What this task involves
Below are the records; copy every line in them that holds the string "FILT".

Version difference data
== Segment start ==

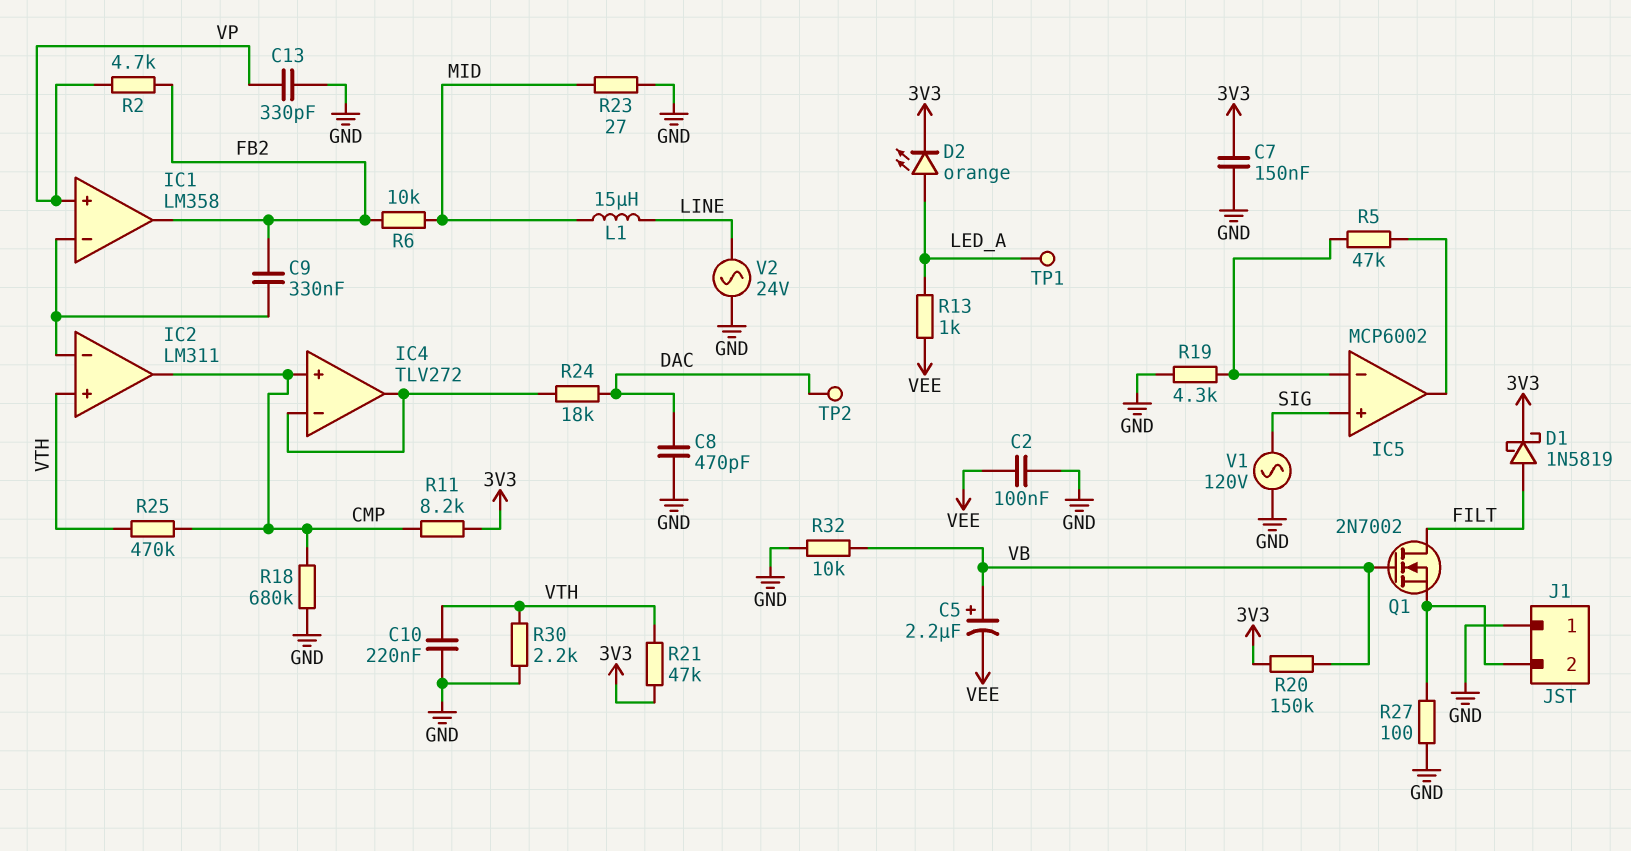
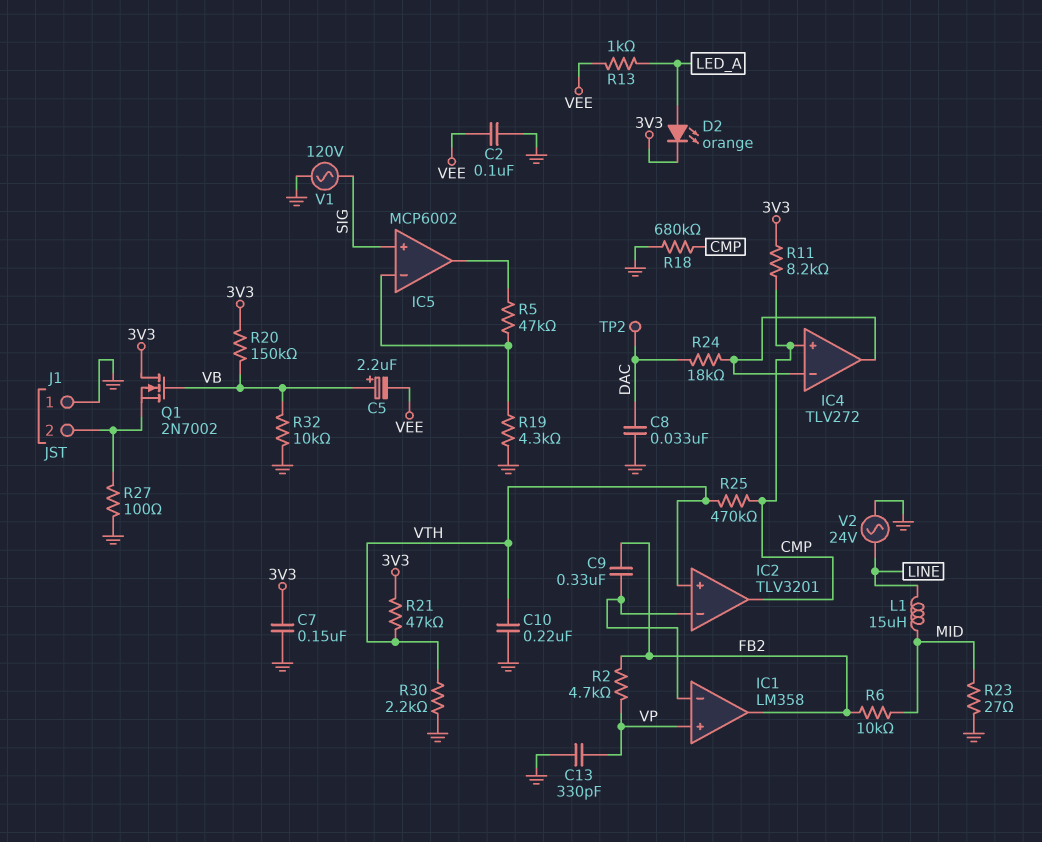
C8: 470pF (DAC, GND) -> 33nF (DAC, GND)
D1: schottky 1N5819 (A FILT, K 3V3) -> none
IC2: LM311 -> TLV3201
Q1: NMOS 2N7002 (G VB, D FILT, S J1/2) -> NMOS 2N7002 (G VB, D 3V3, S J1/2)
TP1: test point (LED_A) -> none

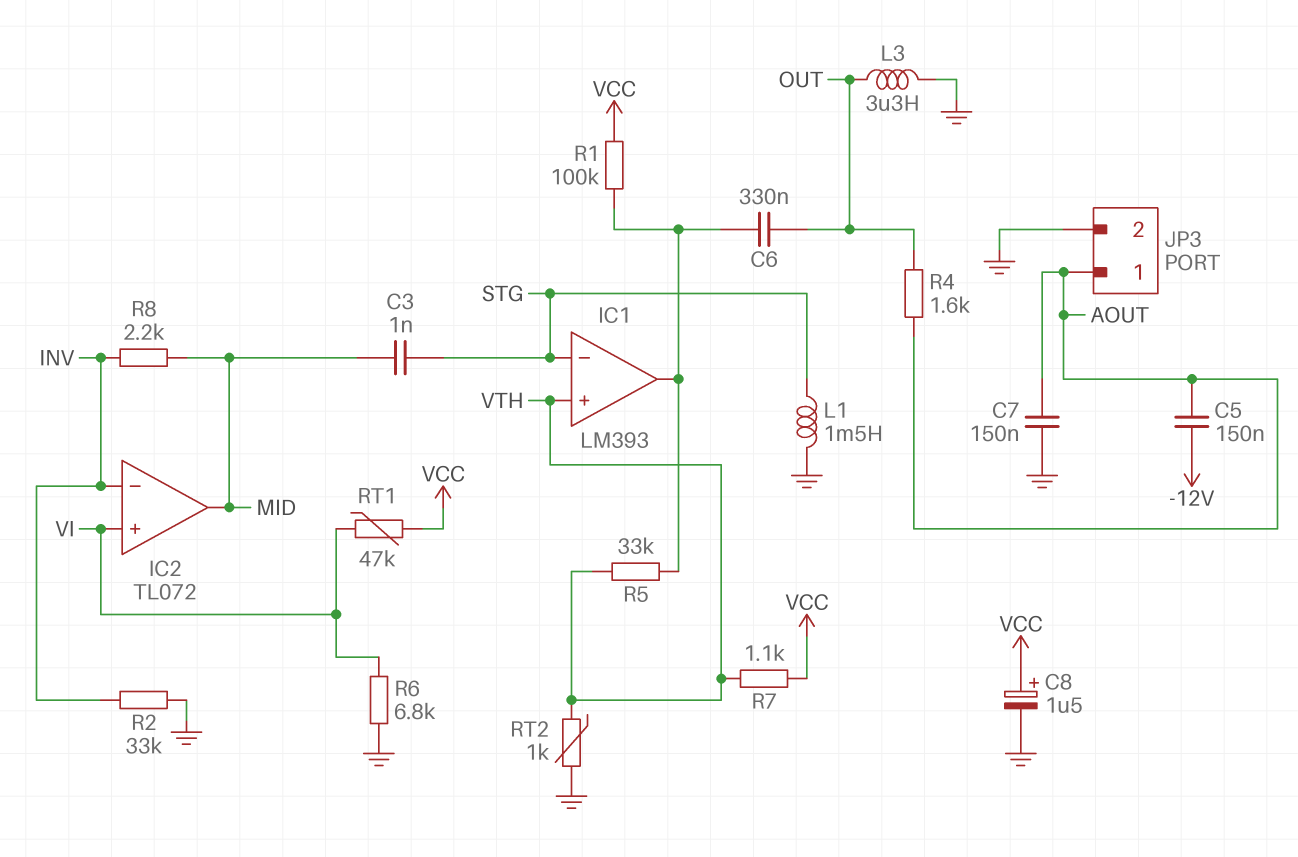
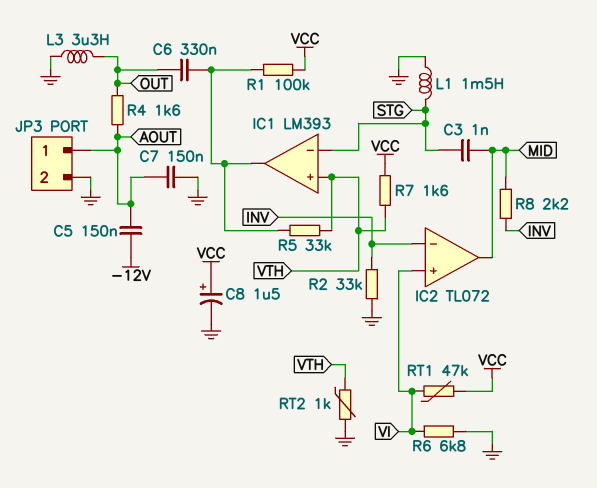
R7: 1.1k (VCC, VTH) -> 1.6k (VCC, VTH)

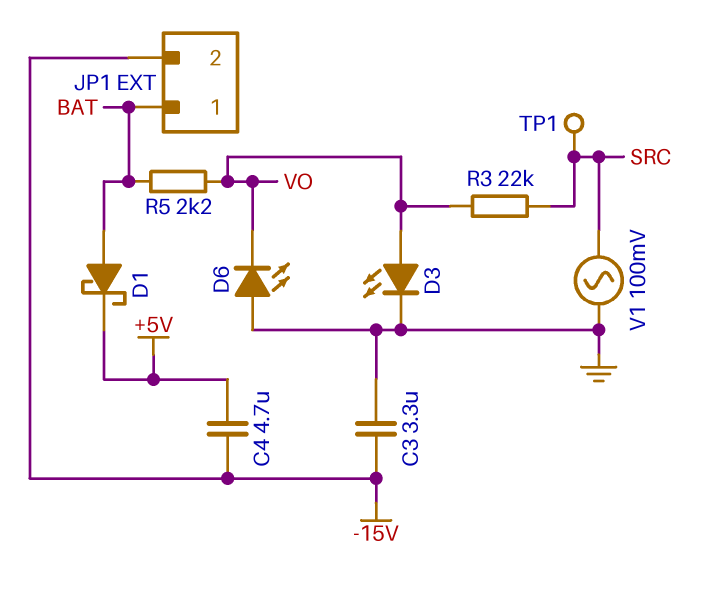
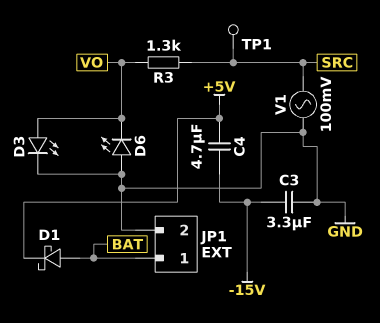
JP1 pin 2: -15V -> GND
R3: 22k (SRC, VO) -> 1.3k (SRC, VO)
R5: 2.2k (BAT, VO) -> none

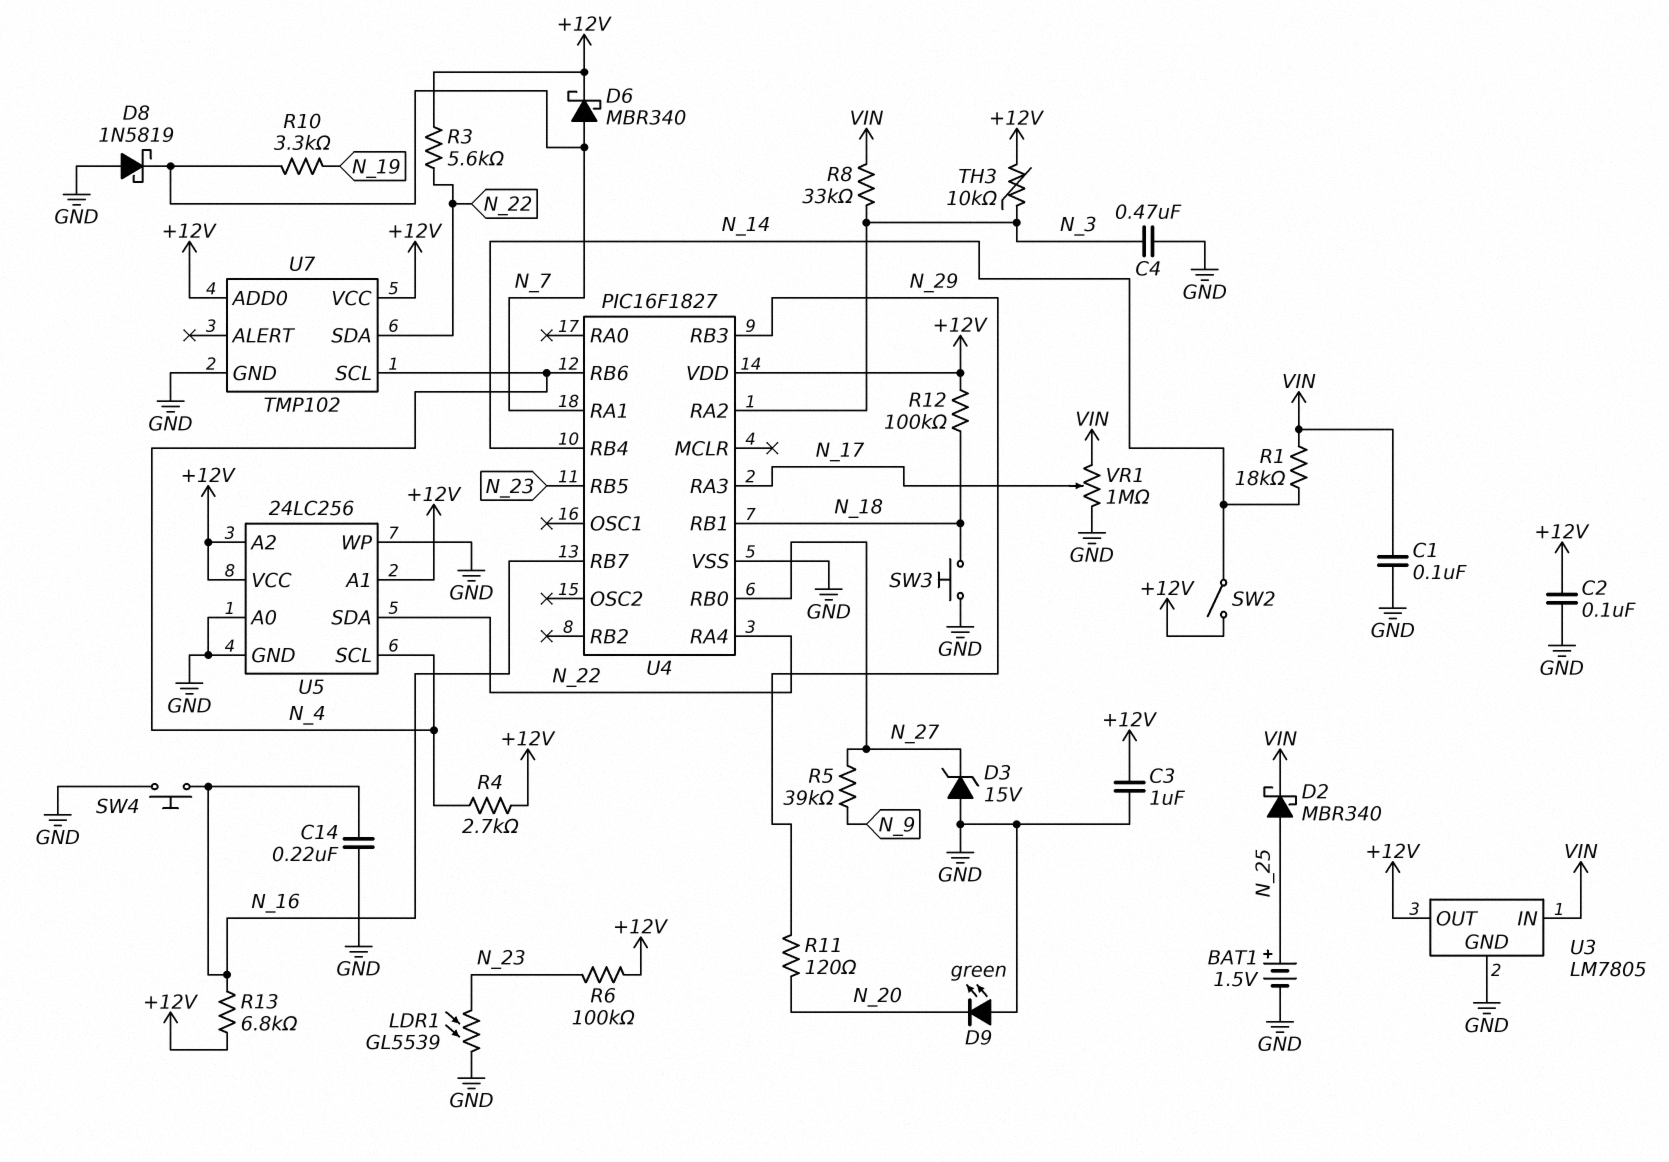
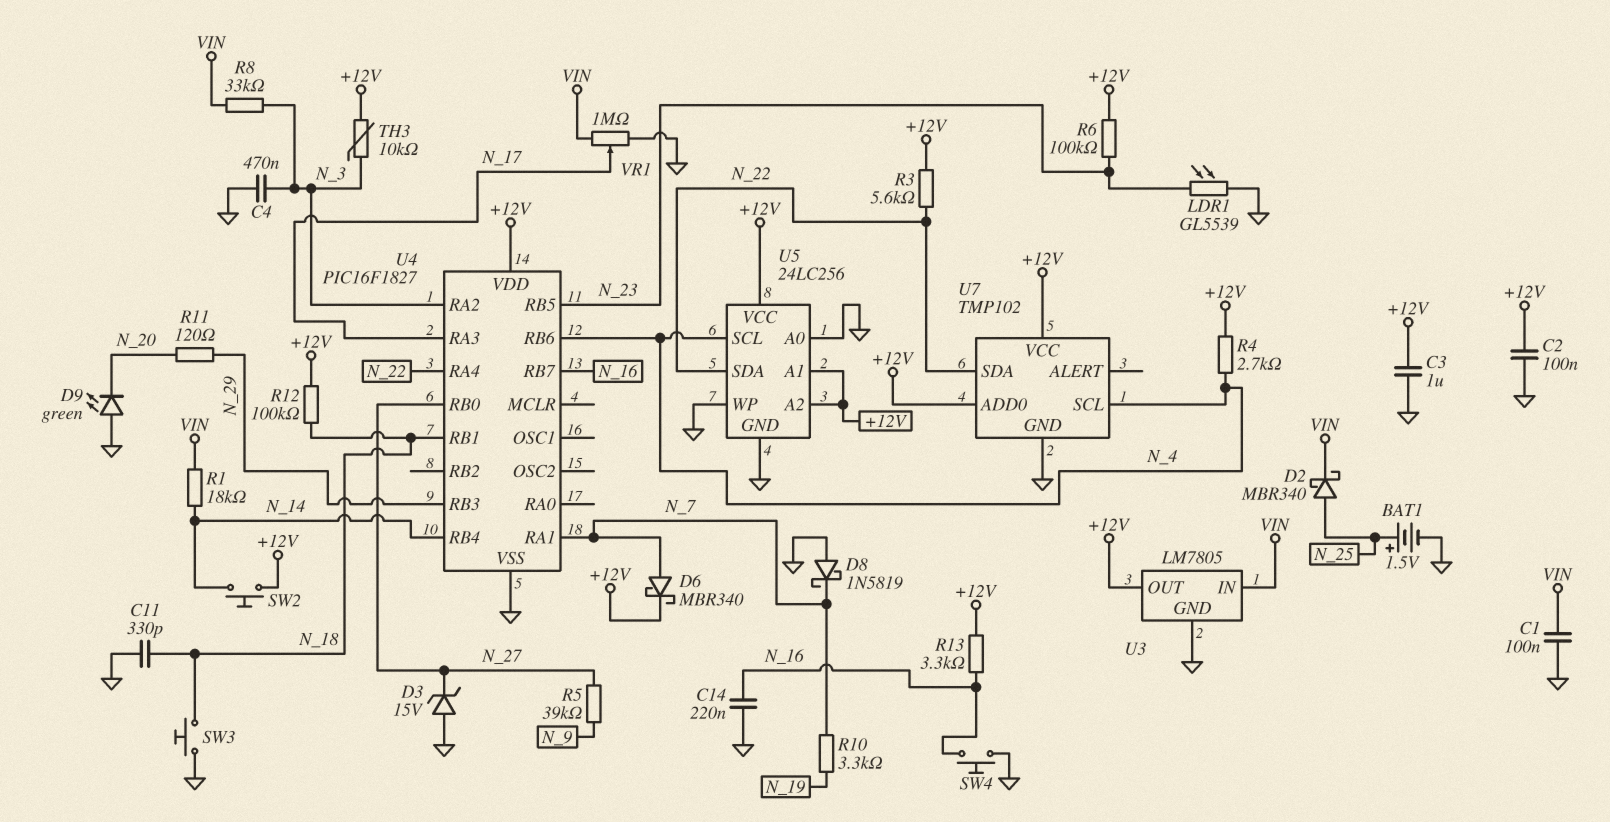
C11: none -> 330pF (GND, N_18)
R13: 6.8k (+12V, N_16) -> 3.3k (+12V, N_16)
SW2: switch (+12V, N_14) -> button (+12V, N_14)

== Segment end ==

Task answer
D1: schottky 1N5819 (A FILT, K 3V3) -> none
Q1: NMOS 2N7002 (G VB, D FILT, S J1/2) -> NMOS 2N7002 (G VB, D 3V3, S J1/2)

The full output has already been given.